- HOW TO COMPLETE THIS TASK
Return every line of the listing that includes the string "orange".

- PROVIDED DATA
-- Opening Marker --

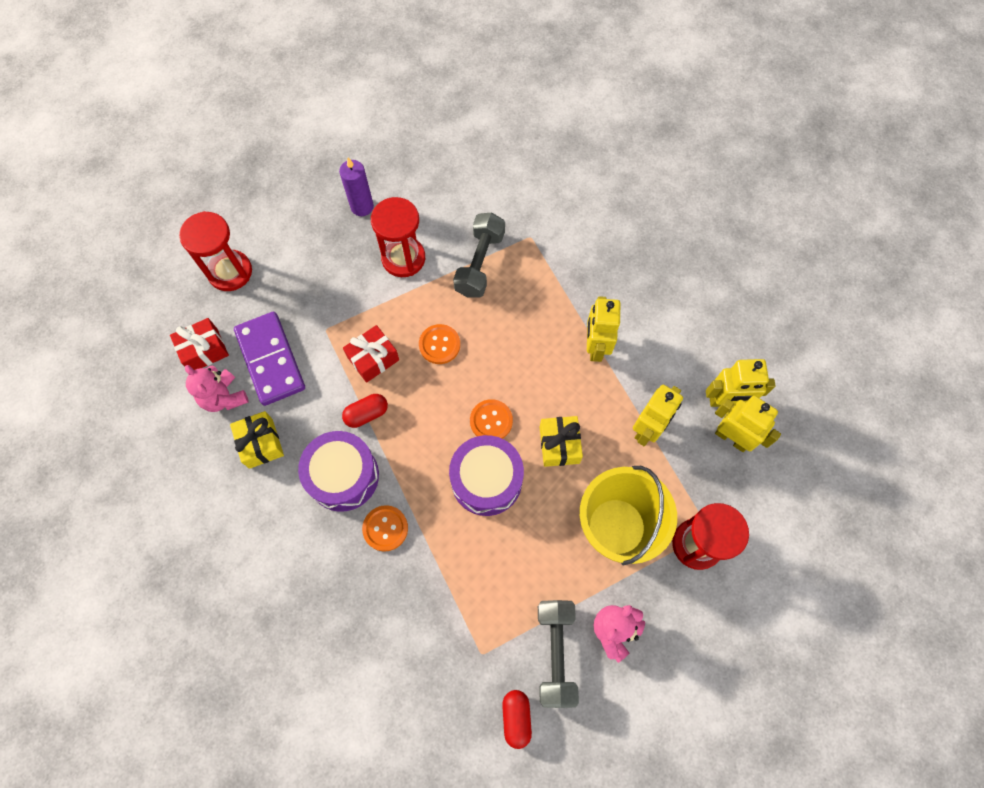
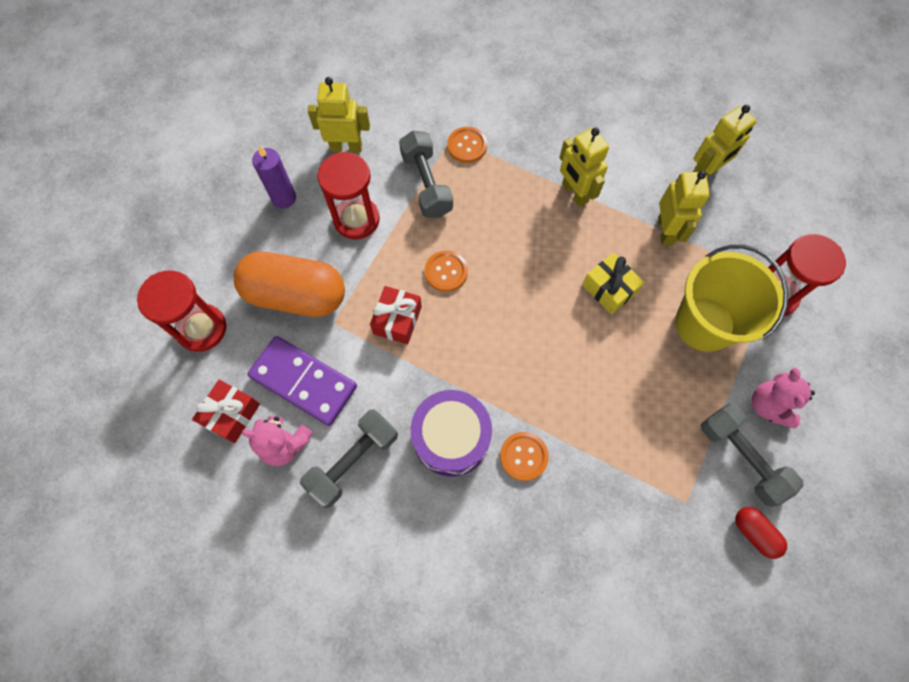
camera: 35 degrees left, 0 degrees up
yellow gift [230,411,284,469] -> grey dumbbell [300,409,398,508]
red capsule [342,394,388,428] -> none
purple drum [449,435,524,516] -> none
orange button [470,399,513,439] -> orange button moved to [447,127,487,163]
yellow robot [715,396,781,452] -> yellow robot moved to [308,77,370,153]
none -> orange capsule [234,251,345,317]

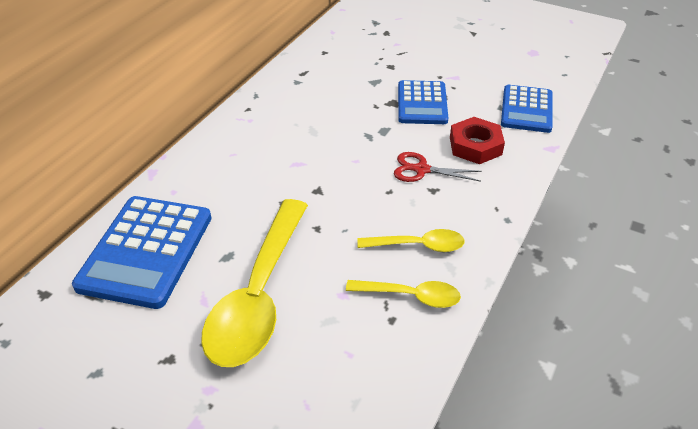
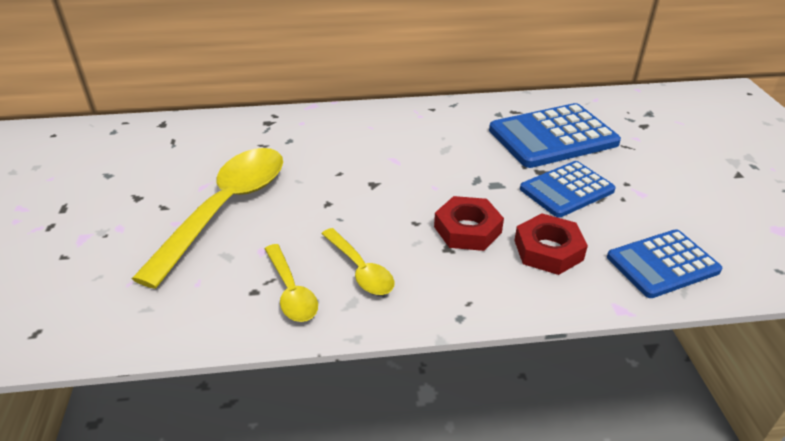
camera: 55 degrees right, 5 degrees down
blue calculator [72,196,211,309] -> blue calculator moved to [489,103,621,168]
yellow spoon [201,199,308,367] -> yellow spoon turned 135 degrees clockwise [132,148,283,289]
red scissors [394,152,482,182] -> red nut [434,196,504,251]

-- Closing Marker --

- THE ANSWER
orange button [470,399,513,439] -> orange button moved to [447,127,487,163]
none -> orange capsule [234,251,345,317]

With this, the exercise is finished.